=== WHAT IS NEEDED ===
Convert all of the rows below into a JSON list of strings, one string per line, omitting any blank lines.

=== Raw rows ===
★ ★ ★
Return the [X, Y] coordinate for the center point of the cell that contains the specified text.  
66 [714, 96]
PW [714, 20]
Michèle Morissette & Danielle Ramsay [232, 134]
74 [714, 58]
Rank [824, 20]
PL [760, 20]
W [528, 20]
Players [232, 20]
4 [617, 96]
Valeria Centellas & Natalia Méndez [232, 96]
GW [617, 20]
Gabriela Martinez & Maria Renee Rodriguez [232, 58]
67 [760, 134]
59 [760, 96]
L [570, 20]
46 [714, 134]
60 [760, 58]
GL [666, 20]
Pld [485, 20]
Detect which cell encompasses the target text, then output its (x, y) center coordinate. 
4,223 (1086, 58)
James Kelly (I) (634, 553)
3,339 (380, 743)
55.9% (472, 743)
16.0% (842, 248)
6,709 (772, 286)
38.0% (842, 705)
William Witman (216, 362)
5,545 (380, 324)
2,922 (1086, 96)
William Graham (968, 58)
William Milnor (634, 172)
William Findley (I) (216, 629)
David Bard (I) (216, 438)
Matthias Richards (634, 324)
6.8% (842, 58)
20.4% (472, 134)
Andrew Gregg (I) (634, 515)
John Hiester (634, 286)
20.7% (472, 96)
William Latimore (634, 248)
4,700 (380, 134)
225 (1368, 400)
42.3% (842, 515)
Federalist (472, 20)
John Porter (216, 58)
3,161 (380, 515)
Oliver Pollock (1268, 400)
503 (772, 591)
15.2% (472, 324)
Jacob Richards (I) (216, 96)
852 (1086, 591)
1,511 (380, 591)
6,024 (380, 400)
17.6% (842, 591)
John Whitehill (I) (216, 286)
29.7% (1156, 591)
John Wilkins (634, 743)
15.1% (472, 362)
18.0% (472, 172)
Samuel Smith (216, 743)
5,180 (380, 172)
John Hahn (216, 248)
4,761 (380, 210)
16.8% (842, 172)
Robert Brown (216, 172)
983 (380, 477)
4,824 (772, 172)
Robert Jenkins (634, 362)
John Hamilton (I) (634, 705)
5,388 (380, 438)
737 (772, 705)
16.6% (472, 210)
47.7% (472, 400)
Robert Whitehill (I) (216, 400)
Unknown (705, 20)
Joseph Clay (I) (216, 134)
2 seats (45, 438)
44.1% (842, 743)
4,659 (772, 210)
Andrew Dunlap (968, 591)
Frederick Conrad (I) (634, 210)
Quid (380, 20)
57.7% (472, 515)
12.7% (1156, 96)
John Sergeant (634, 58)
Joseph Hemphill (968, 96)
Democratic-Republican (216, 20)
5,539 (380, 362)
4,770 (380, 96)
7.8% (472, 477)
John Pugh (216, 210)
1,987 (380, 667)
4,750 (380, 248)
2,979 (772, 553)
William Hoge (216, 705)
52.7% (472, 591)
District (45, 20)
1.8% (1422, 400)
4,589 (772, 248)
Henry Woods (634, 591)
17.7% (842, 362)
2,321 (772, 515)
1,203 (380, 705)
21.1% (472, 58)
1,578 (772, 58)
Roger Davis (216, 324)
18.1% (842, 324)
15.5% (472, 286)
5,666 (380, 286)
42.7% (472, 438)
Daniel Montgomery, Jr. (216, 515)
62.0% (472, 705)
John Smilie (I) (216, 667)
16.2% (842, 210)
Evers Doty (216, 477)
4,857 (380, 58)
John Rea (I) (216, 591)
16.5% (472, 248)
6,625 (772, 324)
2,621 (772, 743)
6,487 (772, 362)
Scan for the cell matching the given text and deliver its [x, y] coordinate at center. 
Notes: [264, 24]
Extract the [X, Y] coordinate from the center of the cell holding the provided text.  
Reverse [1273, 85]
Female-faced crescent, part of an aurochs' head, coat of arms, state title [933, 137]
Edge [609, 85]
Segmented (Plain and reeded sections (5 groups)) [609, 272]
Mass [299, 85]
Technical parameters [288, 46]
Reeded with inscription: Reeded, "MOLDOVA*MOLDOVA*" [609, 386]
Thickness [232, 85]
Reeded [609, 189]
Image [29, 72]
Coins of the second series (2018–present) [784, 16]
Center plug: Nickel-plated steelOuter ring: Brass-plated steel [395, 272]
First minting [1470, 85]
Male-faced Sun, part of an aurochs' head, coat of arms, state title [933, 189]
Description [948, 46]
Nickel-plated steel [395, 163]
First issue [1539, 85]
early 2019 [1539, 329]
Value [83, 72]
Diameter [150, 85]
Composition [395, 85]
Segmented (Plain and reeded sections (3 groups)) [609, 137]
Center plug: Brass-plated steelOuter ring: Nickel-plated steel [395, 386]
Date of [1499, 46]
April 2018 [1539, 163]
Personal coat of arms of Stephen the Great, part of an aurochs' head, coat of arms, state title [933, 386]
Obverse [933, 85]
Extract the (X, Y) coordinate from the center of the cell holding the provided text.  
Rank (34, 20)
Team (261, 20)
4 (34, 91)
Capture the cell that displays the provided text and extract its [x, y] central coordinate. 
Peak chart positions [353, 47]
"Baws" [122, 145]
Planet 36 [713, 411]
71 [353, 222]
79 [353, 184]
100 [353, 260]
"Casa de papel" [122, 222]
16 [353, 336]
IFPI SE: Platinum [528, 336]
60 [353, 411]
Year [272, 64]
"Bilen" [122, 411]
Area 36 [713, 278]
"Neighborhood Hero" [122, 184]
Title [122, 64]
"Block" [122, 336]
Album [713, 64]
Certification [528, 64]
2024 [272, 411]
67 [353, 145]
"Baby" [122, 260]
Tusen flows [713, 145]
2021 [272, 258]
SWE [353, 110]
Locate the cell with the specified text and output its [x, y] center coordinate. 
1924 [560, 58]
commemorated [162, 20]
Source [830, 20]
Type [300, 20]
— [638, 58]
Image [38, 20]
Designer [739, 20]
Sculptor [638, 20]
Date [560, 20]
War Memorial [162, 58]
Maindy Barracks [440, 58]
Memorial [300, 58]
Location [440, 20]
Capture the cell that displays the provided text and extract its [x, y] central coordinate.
★ ★ ★
=== RESULT BELOW ===
[
  "Return the [X, Y] coordinate for the center point of the cell that contains the specified text.  ",
  "66 [714, 96]",
  "PW [714, 20]",
  "Michèle Morissette & Danielle Ramsay [232, 134]",
  "74 [714, 58]",
  "Rank [824, 20]",
  "PL [760, 20]",
  "W [528, 20]",
  "Players [232, 20]",
  "4 [617, 96]",
  "Valeria Centellas & Natalia Méndez [232, 96]",
  "GW [617, 20]",
  "Gabriela Martinez & Maria Renee Rodriguez [232, 58]",
  "67 [760, 134]",
  "59 [760, 96]",
  "L [570, 20]",
  "46 [714, 134]",
  "60 [760, 58]",
  "GL [666, 20]",
  "Pld [485, 20]",
  "Detect which cell encompasses the target text, then output its (x, y) center coordinate. ",
  "4,223 (1086, 58)",
  "James Kelly (I) (634, 553)",
  "3,339 (380, 743)",
  "55.9% (472, 743)",
  "16.0% (842, 248)",
  "6,709 (772, 286)",
  "38.0% (842, 705)",
  "William Witman (216, 362)",
  "5,545 (380, 324)",
  "2,922 (1086, 96)",
  "William Graham (968, 58)",
  "William Milnor (634, 172)",
  "William Findley (I) (216, 629)",
  "David Bard (I) (216, 438)",
  "Matthias Richards (634, 324)",
  "6.8% (842, 58)",
  "20.4% (472, 134)",
  "Andrew Gregg (I) (634, 515)",
  "John Hiester (634, 286)",
  "20.7% (472, 96)",
  "William Latimore (634, 248)",
  "4,700 (380, 134)",
  "225 (1368, 400)",
  "42.3% (842, 515)",
  "Federalist (472, 20)",
  "John Porter (216, 58)",
  "3,161 (380, 515)",
  "Oliver Pollock (1268, 400)",
  "503 (772, 591)",
  "15.2% (472, 324)",
  "Jacob Richards (I) (216, 96)",
  "852 (1086, 591)",
  "1,511 (380, 591)",
  "6,024 (380, 400)",
  "17.6% (842, 591)",
  "John Whitehill (I) (216, 286)",
  "29.7% (1156, 591)",
  "John Wilkins (634, 743)",
  "15.1% (472, 362)",
  "18.0% (472, 172)",
  "Samuel Smith (216, 743)",
  "5,180 (380, 172)",
  "John Hahn (216, 248)",
  "4,761 (380, 210)",
  "16.8% (842, 172)",
  "Robert Brown (216, 172)",
  "983 (380, 477)",
  "4,824 (772, 172)",
  "Robert Jenkins (634, 362)",
  "John Hamilton (I) (634, 705)",
  "5,388 (380, 438)",
  "737 (772, 705)",
  "16.6% (472, 210)",
  "47.7% (472, 400)",
  "Robert Whitehill (I) (216, 400)",
  "Unknown (705, 20)",
  "Joseph Clay (I) (216, 134)",
  "2 seats (45, 438)",
  "44.1% (842, 743)",
  "4,659 (772, 210)",
  "Andrew Dunlap (968, 591)",
  "Frederick Conrad (I) (634, 210)",
  "Quid (380, 20)",
  "57.7% (472, 515)",
  "12.7% (1156, 96)",
  "John Sergeant (634, 58)",
  "Joseph Hemphill (968, 96)",
  "Democratic-Republican (216, 20)",
  "5,539 (380, 362)",
  "4,770 (380, 96)",
  "7.8% (472, 477)",
  "John Pugh (216, 210)",
  "1,987 (380, 667)",
  "4,750 (380, 248)",
  "2,979 (772, 553)",
  "William Hoge (216, 705)",
  "52.7% (472, 591)",
  "District (45, 20)",
  "1.8% (1422, 400)",
  "4,589 (772, 248)",
  "Henry Woods (634, 591)",
  "17.7% (842, 362)",
  "2,321 (772, 515)",
  "1,203 (380, 705)",
  "21.1% (472, 58)",
  "1,578 (772, 58)",
  "Roger Davis (216, 324)",
  "18.1% (842, 324)",
  "15.5% (472, 286)",
  "5,666 (380, 286)",
  "42.7% (472, 438)",
  "Daniel Montgomery, Jr. (216, 515)",
  "62.0% (472, 705)",
  "John Smilie (I) (216, 667)",
  "16.2% (842, 210)",
  "Evers Doty (216, 477)",
  "4,857 (380, 58)",
  "John Rea (I) (216, 591)",
  "16.5% (472, 248)",
  "6,625 (772, 324)",
  "2,621 (772, 743)",
  "6,487 (772, 362)",
  "Scan for the cell matching the given text and deliver its [x, y] coordinate at center. ",
  "Notes: [264, 24]",
  "Extract the [X, Y] coordinate from the center of the cell holding the provided text.  ",
  "Reverse [1273, 85]",
  "Female-faced crescent, part of an aurochs' head, coat of arms, state title [933, 137]",
  "Edge [609, 85]",
  "Segmented (Plain and reeded sections (5 groups)) [609, 272]",
  "Mass [299, 85]",
  "Technical parameters [288, 46]",
  "Reeded with inscription: Reeded, \"MOLDOVA*MOLDOVA*\" [609, 386]",
  "Thickness [232, 85]",
  "Reeded [609, 189]",
  "Image [29, 72]",
  "Coins of the second series (2018–present) [784, 16]",
  "Center plug: Nickel-plated steelOuter ring: Brass-plated steel [395, 272]",
  "First minting [1470, 85]",
  "Male-faced Sun, part of an aurochs' head, coat of arms, state title [933, 189]",
  "Description [948, 46]",
  "Nickel-plated steel [395, 163]",
  "First issue [1539, 85]",
  "early 2019 [1539, 329]",
  "Value [83, 72]",
  "Diameter [150, 85]",
  "Composition [395, 85]",
  "Segmented (Plain and reeded sections (3 groups)) [609, 137]",
  "Center plug: Brass-plated steelOuter ring: Nickel-plated steel [395, 386]",
  "Date of [1499, 46]",
  "April 2018 [1539, 163]",
  "Personal coat of arms of Stephen the Great, part of an aurochs' head, coat of arms, state title [933, 386]",
  "Obverse [933, 85]",
  "Extract the (X, Y) coordinate from the center of the cell holding the provided text.  ",
  "Rank (34, 20)",
  "Team (261, 20)",
  "4 (34, 91)",
  "Capture the cell that displays the provided text and extract its [x, y] central coordinate. ",
  "Peak chart positions [353, 47]",
  "\"Baws\" [122, 145]",
  "Planet 36 [713, 411]",
  "71 [353, 222]",
  "79 [353, 184]",
  "100 [353, 260]",
  "\"Casa de papel\" [122, 222]",
  "16 [353, 336]",
  "IFPI SE: Platinum [528, 336]",
  "60 [353, 411]",
  "Year [272, 64]",
  "\"Bilen\" [122, 411]",
  "Area 36 [713, 278]",
  "\"Neighborhood Hero\" [122, 184]",
  "Title [122, 64]",
  "\"Block\" [122, 336]",
  "Album [713, 64]",
  "Certification [528, 64]",
  "2024 [272, 411]",
  "67 [353, 145]",
  "\"Baby\" [122, 260]",
  "Tusen flows [713, 145]",
  "2021 [272, 258]",
  "SWE [353, 110]",
  "Locate the cell with the specified text and output its [x, y] center coordinate. ",
  "1924 [560, 58]",
  "commemorated [162, 20]",
  "Source [830, 20]",
  "Type [300, 20]",
  "— [638, 58]",
  "Image [38, 20]",
  "Designer [739, 20]",
  "Sculptor [638, 20]",
  "Date [560, 20]",
  "War Memorial [162, 58]",
  "Maindy Barracks [440, 58]",
  "Memorial [300, 58]",
  "Location [440, 20]",
  "Capture the cell that displays the provided text and extract its [x, y] central coordinate."
]